**Activity:** Report each line of the records below that holds the word "DGND".

**Records supplied:**

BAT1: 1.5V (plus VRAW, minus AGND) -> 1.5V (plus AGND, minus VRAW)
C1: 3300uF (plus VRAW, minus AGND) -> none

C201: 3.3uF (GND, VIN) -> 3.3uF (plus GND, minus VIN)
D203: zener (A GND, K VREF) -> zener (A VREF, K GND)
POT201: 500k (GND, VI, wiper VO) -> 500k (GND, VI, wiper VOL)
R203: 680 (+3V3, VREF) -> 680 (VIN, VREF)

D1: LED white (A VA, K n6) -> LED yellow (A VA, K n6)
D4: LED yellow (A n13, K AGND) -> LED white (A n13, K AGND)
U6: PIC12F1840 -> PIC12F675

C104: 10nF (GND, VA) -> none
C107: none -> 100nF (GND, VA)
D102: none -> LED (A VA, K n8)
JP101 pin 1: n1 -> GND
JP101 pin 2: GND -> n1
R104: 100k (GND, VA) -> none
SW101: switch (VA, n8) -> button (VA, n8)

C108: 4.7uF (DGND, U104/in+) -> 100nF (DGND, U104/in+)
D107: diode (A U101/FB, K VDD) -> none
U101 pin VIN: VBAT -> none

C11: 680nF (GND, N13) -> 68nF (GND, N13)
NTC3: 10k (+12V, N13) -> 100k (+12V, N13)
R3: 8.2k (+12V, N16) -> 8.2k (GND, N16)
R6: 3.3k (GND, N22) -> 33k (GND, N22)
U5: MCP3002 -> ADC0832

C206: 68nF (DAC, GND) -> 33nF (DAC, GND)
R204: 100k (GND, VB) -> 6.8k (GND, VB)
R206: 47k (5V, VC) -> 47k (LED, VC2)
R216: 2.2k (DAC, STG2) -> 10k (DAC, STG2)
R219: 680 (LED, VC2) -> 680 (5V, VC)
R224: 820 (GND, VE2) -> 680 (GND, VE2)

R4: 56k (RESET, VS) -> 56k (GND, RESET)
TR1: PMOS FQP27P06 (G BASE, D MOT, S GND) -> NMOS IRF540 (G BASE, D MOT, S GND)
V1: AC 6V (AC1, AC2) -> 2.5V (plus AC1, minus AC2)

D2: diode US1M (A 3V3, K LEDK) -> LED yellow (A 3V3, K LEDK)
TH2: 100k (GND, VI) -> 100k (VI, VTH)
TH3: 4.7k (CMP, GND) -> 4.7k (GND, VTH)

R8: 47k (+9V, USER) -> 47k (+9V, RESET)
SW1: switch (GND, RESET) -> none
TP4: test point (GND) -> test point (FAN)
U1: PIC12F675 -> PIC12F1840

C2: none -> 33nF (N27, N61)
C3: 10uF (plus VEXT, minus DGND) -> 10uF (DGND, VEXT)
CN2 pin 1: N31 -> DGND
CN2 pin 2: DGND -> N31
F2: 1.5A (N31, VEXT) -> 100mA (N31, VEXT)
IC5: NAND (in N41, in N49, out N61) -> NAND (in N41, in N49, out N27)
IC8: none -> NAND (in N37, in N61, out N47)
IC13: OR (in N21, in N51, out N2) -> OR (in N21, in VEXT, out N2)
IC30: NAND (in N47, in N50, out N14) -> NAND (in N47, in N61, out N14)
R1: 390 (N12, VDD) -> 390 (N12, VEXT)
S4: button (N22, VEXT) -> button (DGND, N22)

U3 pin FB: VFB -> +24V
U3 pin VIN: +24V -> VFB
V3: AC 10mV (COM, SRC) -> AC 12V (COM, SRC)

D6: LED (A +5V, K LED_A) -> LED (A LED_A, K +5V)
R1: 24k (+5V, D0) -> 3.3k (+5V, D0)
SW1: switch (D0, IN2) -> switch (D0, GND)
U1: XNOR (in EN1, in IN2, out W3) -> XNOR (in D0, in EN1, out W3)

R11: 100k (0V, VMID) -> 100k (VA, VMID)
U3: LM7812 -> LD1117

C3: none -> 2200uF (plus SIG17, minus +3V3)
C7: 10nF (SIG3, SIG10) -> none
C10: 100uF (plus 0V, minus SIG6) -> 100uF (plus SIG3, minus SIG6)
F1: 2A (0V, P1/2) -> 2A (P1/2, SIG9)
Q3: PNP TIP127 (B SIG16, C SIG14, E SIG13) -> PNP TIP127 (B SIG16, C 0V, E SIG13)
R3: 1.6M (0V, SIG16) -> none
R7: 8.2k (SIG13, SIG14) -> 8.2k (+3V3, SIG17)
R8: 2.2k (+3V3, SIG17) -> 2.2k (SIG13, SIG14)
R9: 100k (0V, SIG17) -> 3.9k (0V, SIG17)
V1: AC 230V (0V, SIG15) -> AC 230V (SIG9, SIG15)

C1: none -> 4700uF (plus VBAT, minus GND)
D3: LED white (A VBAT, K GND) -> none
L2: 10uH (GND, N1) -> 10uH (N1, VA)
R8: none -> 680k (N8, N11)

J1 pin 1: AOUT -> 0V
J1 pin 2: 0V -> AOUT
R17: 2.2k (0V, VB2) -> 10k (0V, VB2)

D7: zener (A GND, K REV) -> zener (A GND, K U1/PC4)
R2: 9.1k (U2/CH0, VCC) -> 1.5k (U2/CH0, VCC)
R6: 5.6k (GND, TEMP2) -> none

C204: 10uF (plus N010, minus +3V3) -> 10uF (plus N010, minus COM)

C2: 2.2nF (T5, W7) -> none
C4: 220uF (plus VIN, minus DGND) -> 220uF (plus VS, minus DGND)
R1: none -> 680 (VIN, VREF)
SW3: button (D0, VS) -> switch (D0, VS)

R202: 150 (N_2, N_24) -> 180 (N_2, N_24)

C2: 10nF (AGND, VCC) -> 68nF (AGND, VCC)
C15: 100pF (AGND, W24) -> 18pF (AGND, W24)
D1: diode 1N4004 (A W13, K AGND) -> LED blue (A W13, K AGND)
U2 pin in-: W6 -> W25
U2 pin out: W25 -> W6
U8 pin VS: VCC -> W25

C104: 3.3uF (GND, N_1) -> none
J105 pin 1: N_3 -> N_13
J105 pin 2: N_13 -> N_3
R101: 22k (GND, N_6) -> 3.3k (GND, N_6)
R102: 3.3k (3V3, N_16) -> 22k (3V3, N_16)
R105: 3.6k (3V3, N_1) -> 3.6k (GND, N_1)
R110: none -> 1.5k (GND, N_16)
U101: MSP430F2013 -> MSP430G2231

**Answer for the task:**
C108: 4.7uF (DGND, U104/in+) -> 100nF (DGND, U104/in+)
C3: 10uF (plus VEXT, minus DGND) -> 10uF (DGND, VEXT)
CN2 pin 1: N31 -> DGND
CN2 pin 2: DGND -> N31
S4: button (N22, VEXT) -> button (DGND, N22)
C4: 220uF (plus VIN, minus DGND) -> 220uF (plus VS, minus DGND)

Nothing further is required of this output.